[TASK STATEMENT]: Restate word for word the line containing "green dice: 0 -> 2" and all remaining lines of the entries below.

Per-object count records
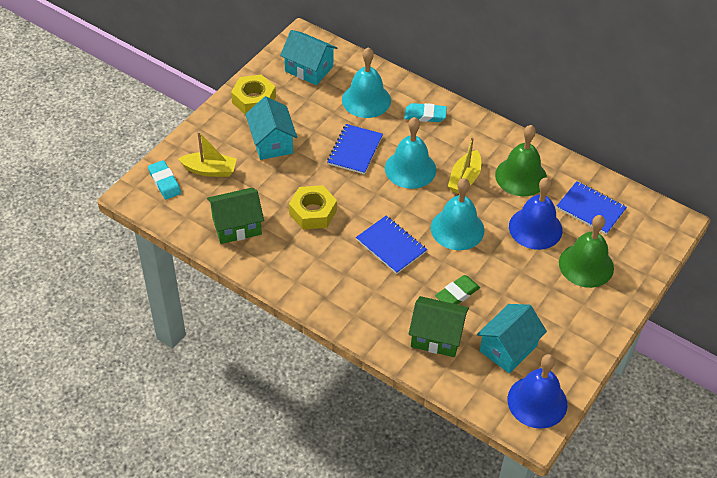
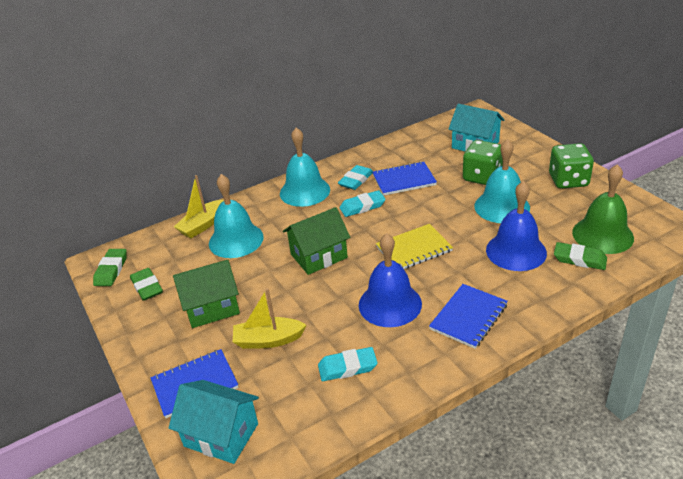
green bell: 2 -> 1
green dice: 0 -> 2
green eraser: 1 -> 3
turquoise eraser: 2 -> 3
turquoise house: 3 -> 2
yellow notebook: 0 -> 1
yellow nut: 2 -> 0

[REPLY TO THE TASK]:
green dice: 0 -> 2
green eraser: 1 -> 3
turquoise eraser: 2 -> 3
turquoise house: 3 -> 2
yellow notebook: 0 -> 1
yellow nut: 2 -> 0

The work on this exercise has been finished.